──────── INFORMATION PROVIDED

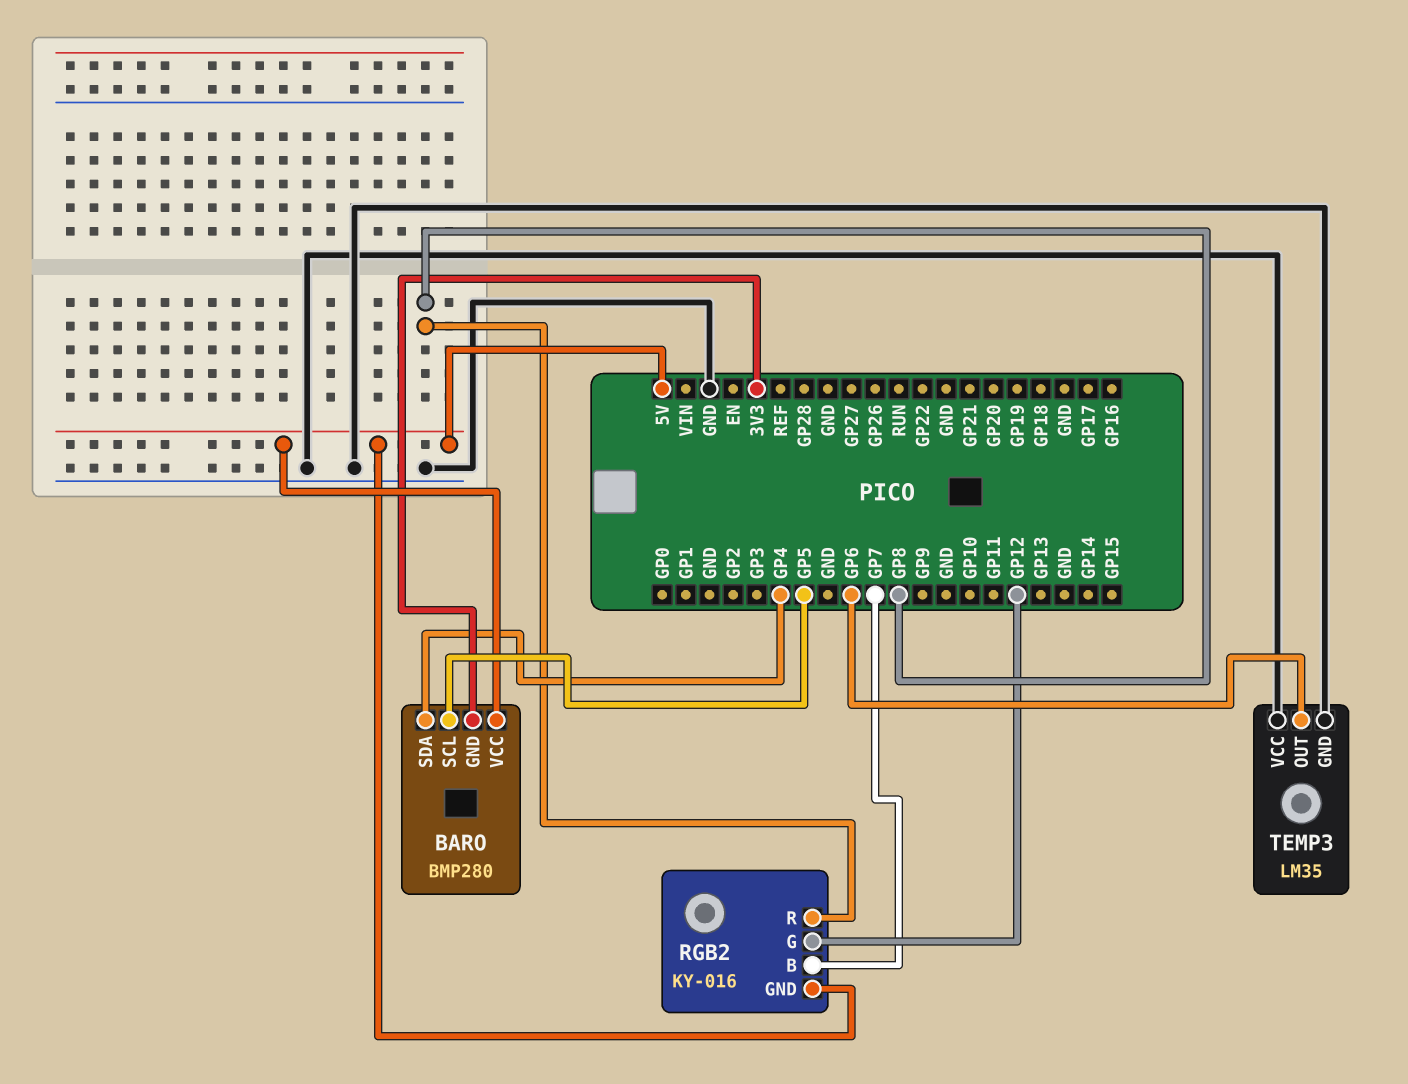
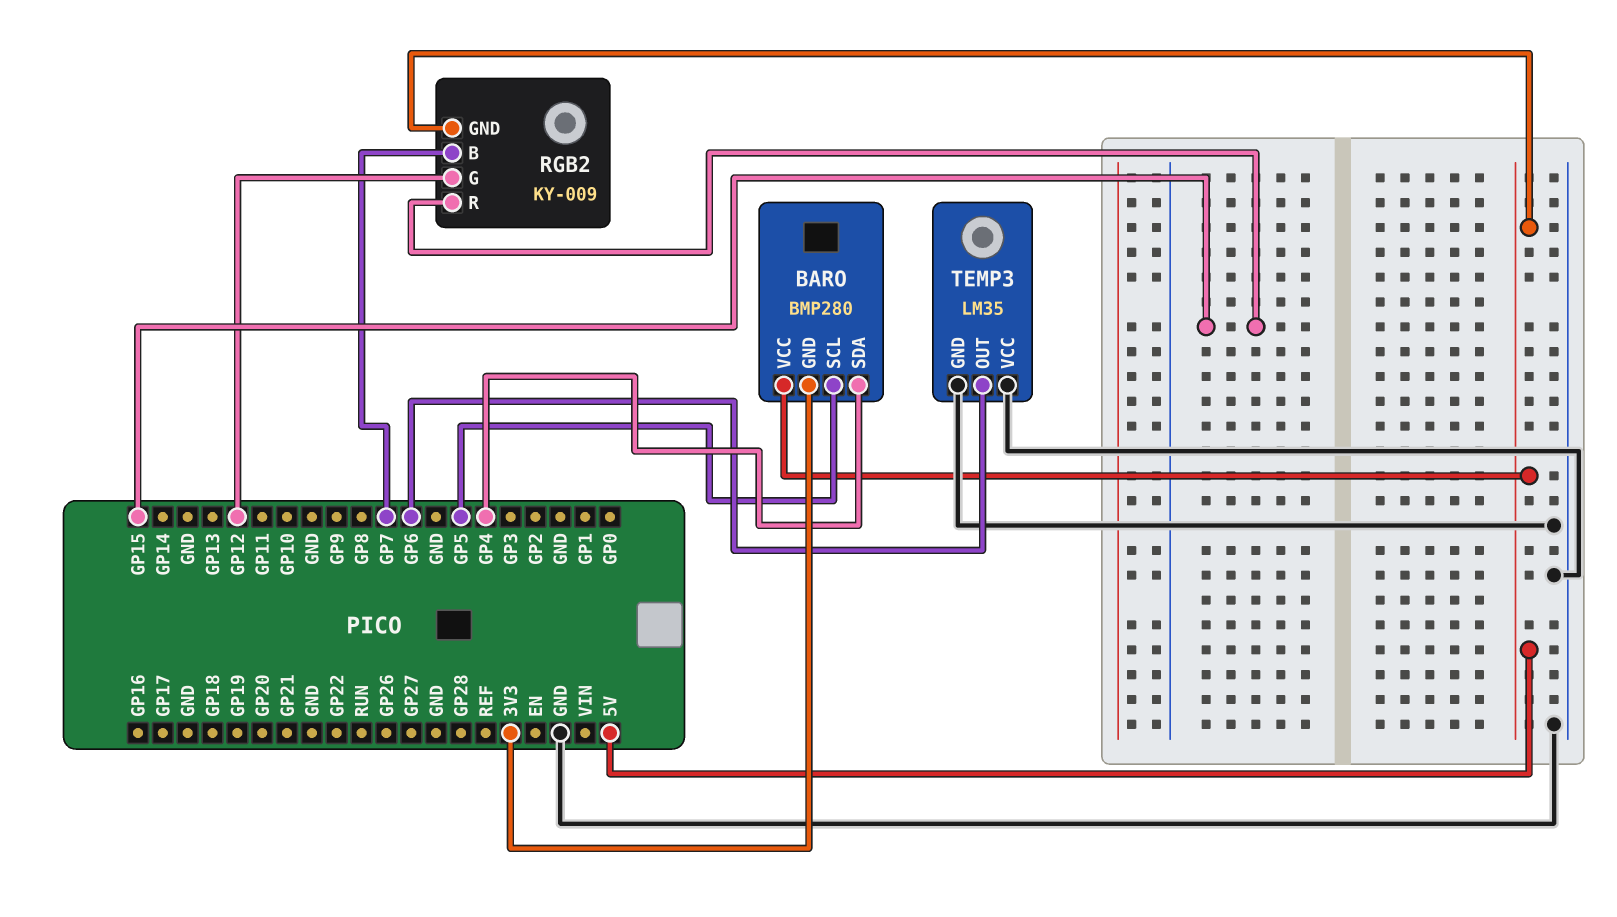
RGB2: KY-016 -> KY-009
RGB2 pin R: GP8 -> GP15

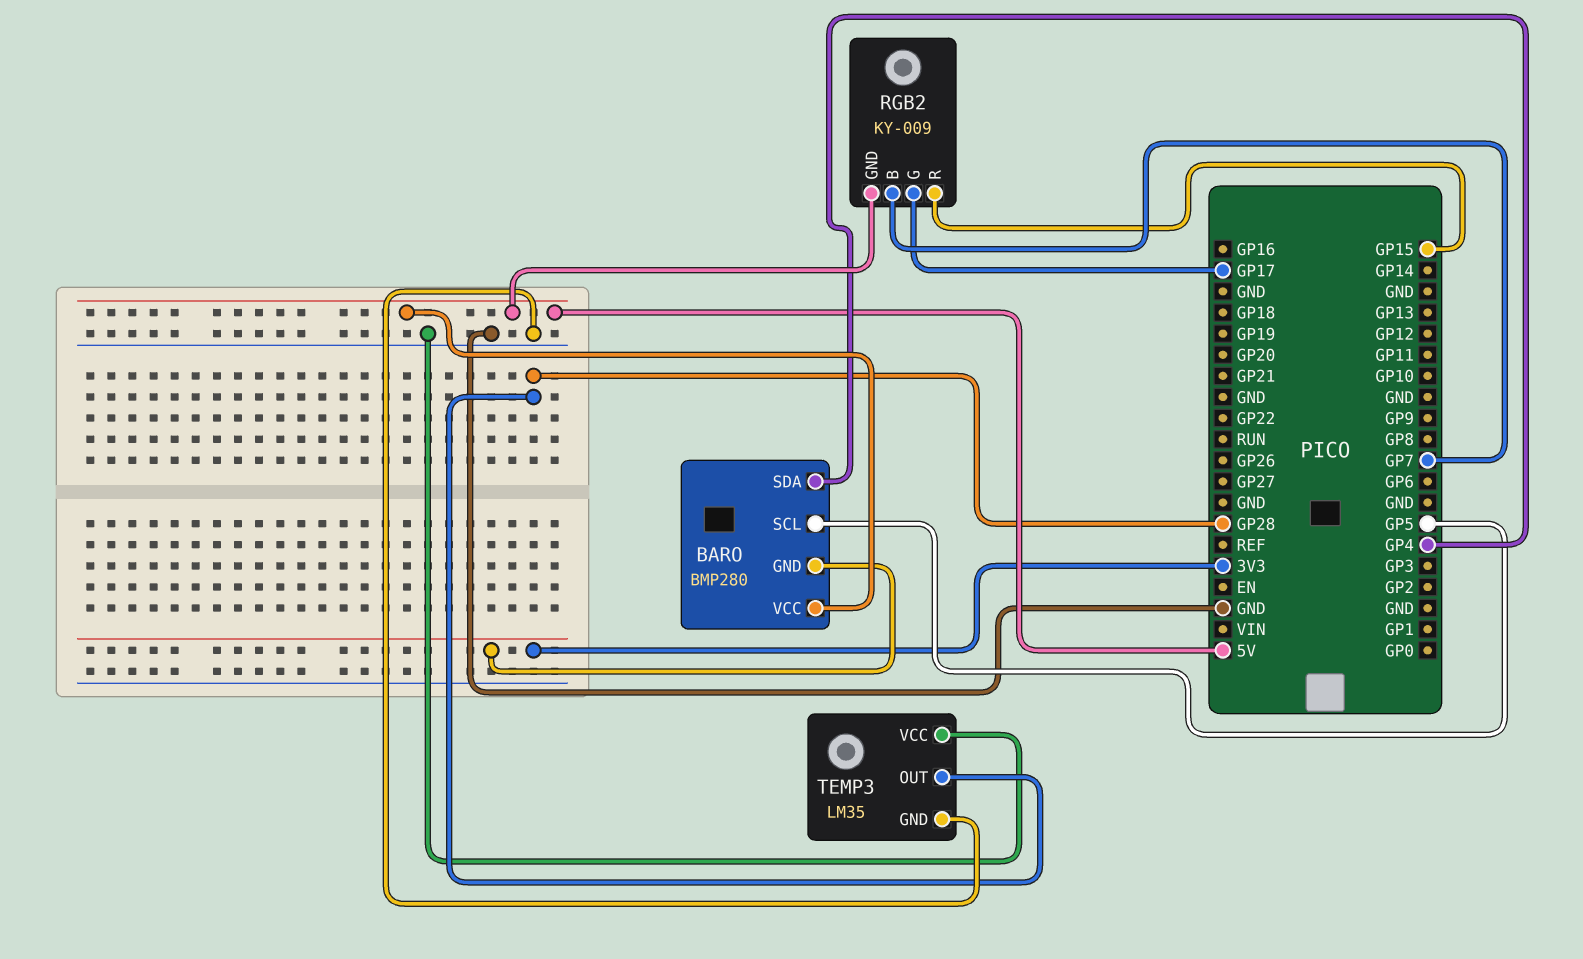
RGB2 pin G: GP12 -> GP17
TEMP3 pin OUT: GP6 -> GP28

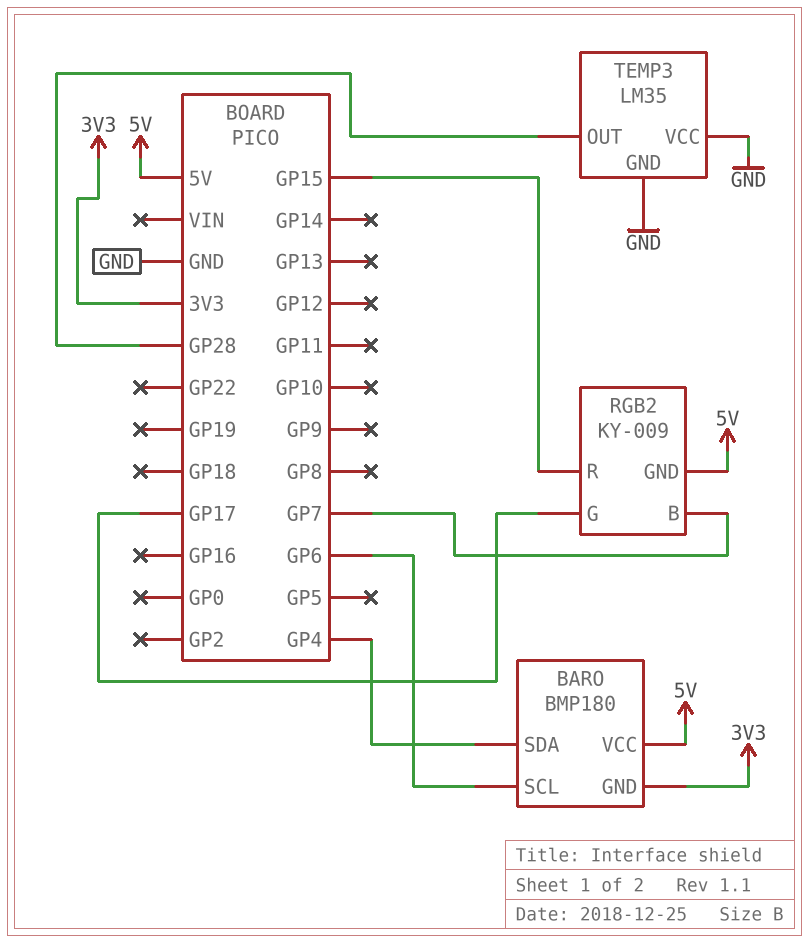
BARO: BMP280 -> BMP180
BARO pin SCL: GP5 -> GP6

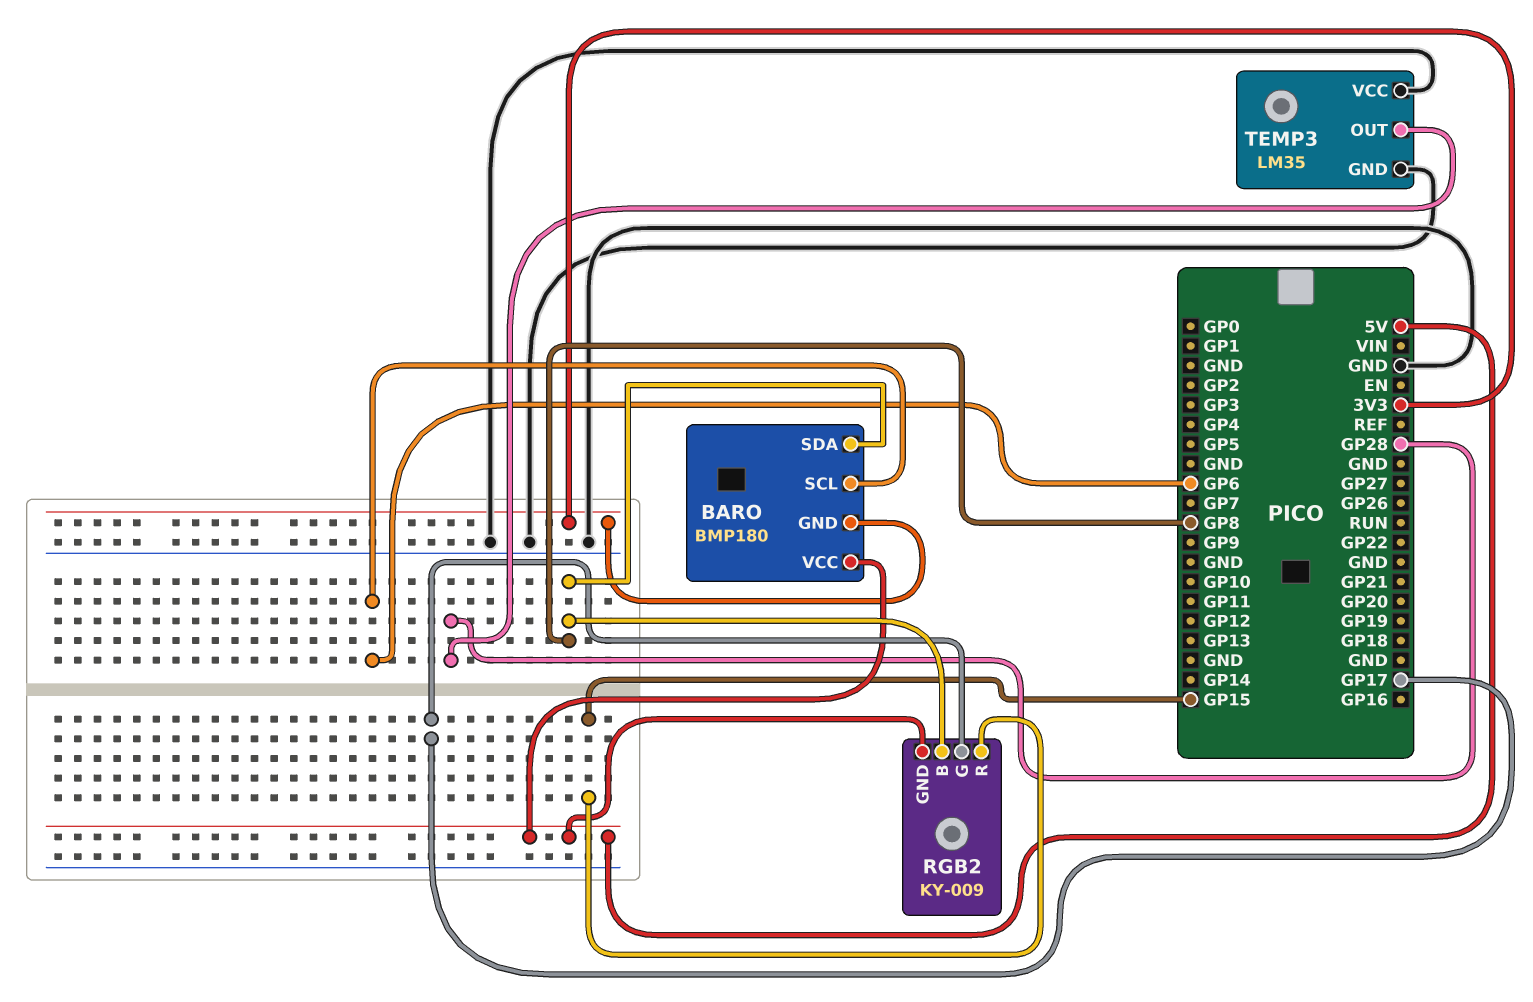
BARO pin SDA: GP4 -> GP8
RGB2 pin B: GP7 -> GP8

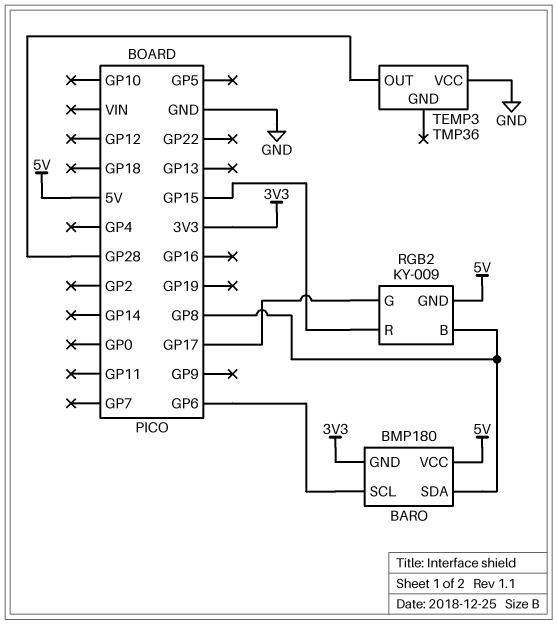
TEMP3: LM35 -> TMP36
TEMP3 pin GND: GND -> none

────────────────

_TASK INSTRUCTIONS_
Omit the pictures, then extract verbatim only those lines that fall between the line containing "BARO: BMP280 -> BMP180" and the final line of the records above, both included.

_ANSWER AREA_
BARO: BMP280 -> BMP180
BARO pin SCL: GP5 -> GP6

BARO pin SDA: GP4 -> GP8
RGB2 pin B: GP7 -> GP8

TEMP3: LM35 -> TMP36
TEMP3 pin GND: GND -> none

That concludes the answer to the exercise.